• _Prompt_: Repeat the data exactly. Pictures stay out.

• _Revision comparison data_:
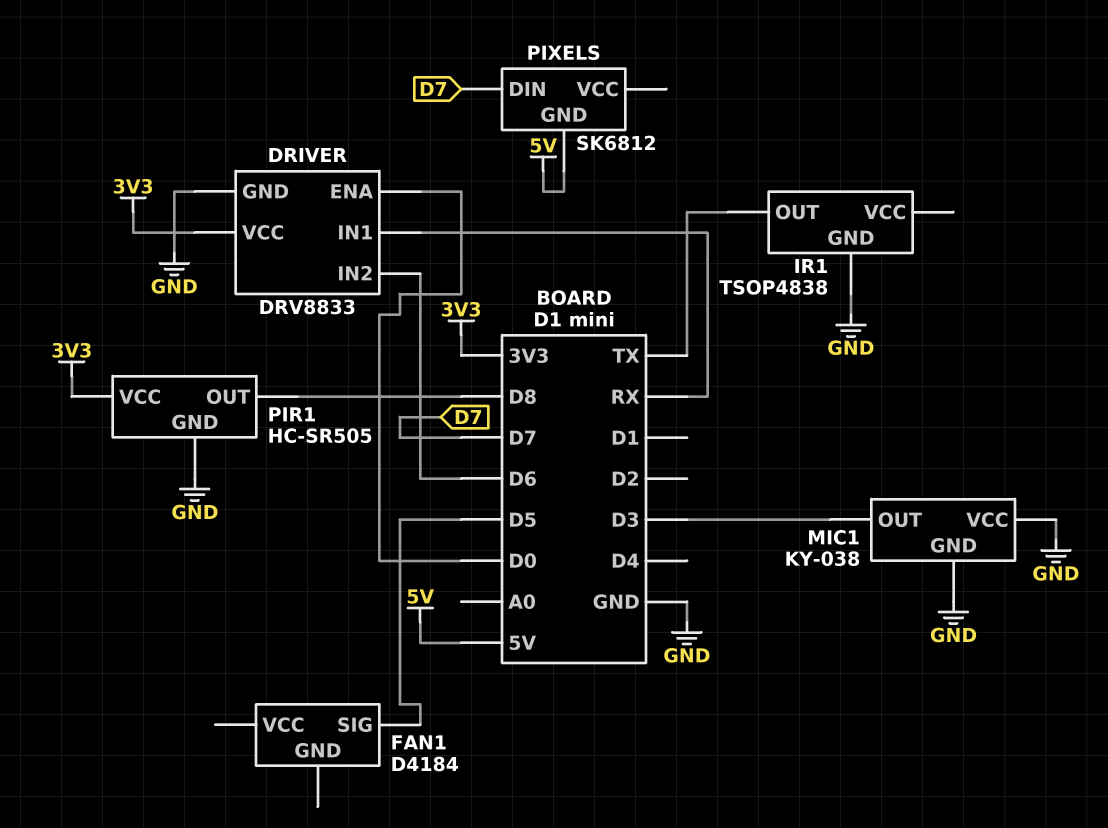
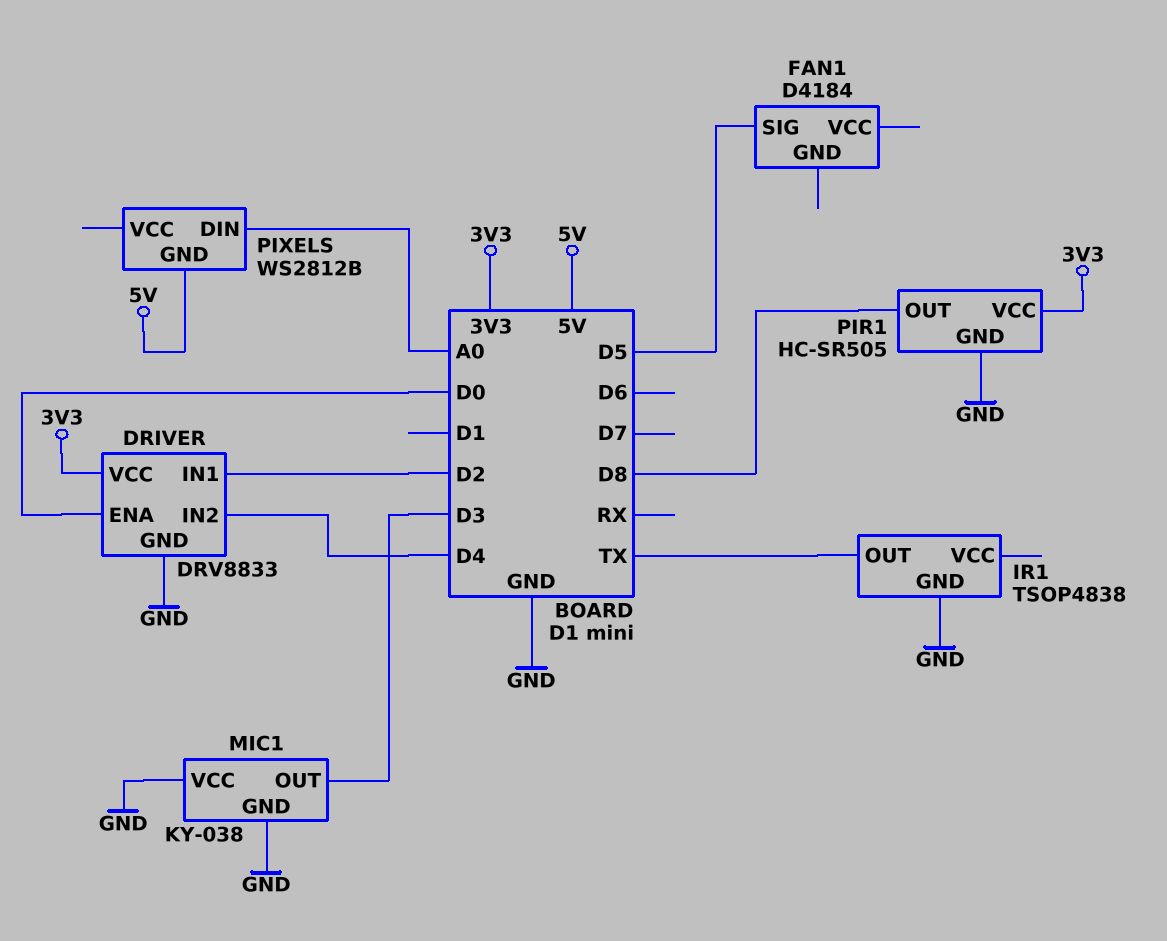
DRIVER pin IN1: RX -> D2
DRIVER pin IN2: D6 -> D4
PIXELS: SK6812 -> WS2812B
PIXELS pin DIN: D7 -> A0

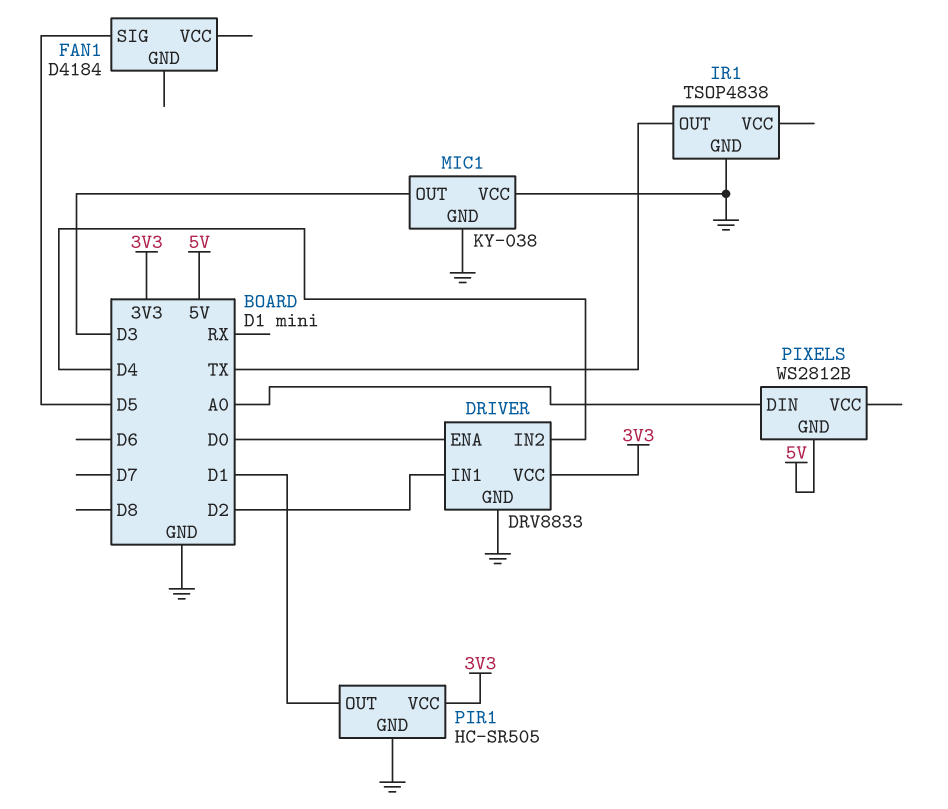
PIR1 pin OUT: D8 -> D1

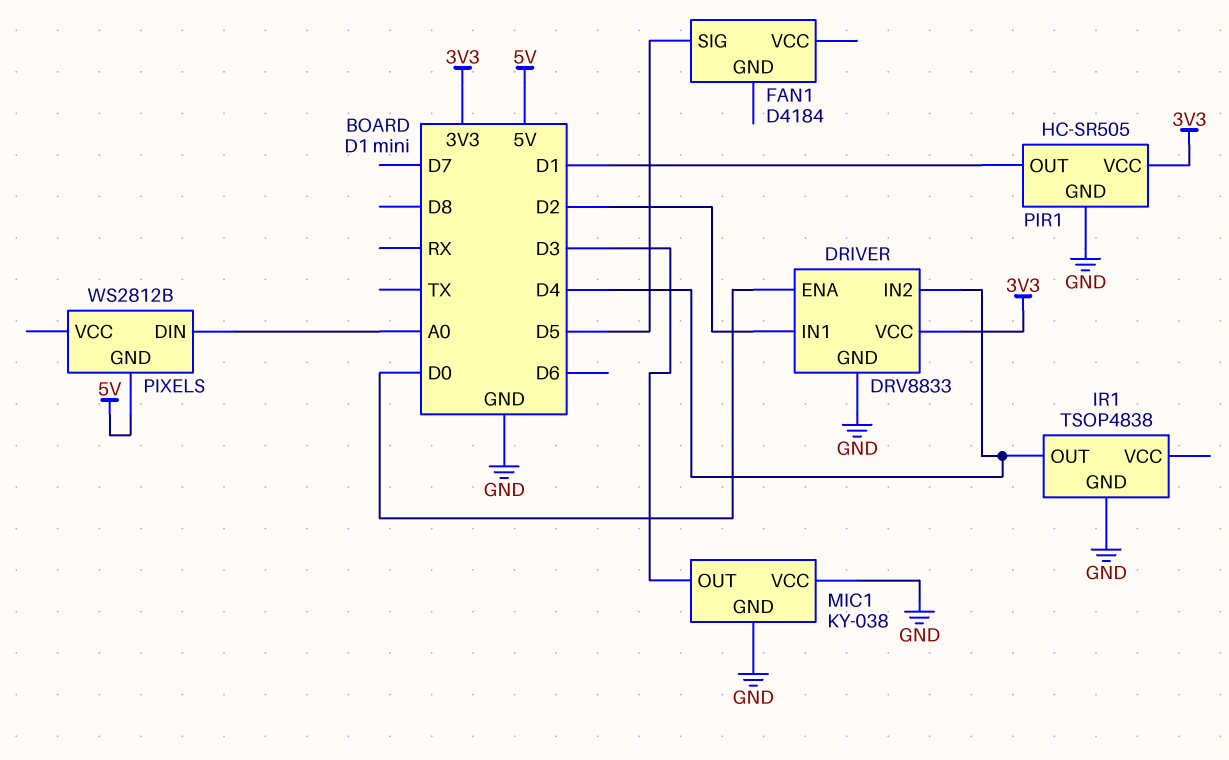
IR1 pin OUT: TX -> D4

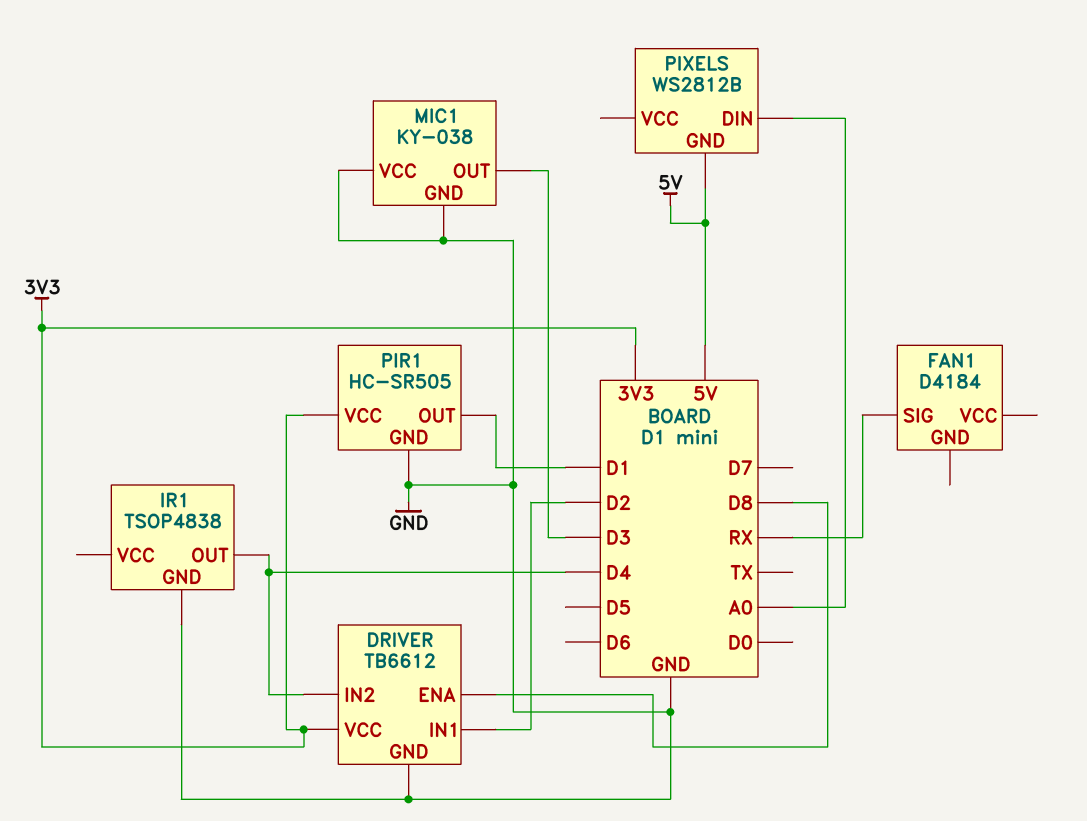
DRIVER: DRV8833 -> TB6612
DRIVER pin ENA: D0 -> D8
FAN1 pin SIG: D5 -> RX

• _Written answer_:
DRIVER pin IN1: RX -> D2
DRIVER pin IN2: D6 -> D4
PIXELS: SK6812 -> WS2812B
PIXELS pin DIN: D7 -> A0

PIR1 pin OUT: D8 -> D1

IR1 pin OUT: TX -> D4

DRIVER: DRV8833 -> TB6612
DRIVER pin ENA: D0 -> D8
FAN1 pin SIG: D5 -> RX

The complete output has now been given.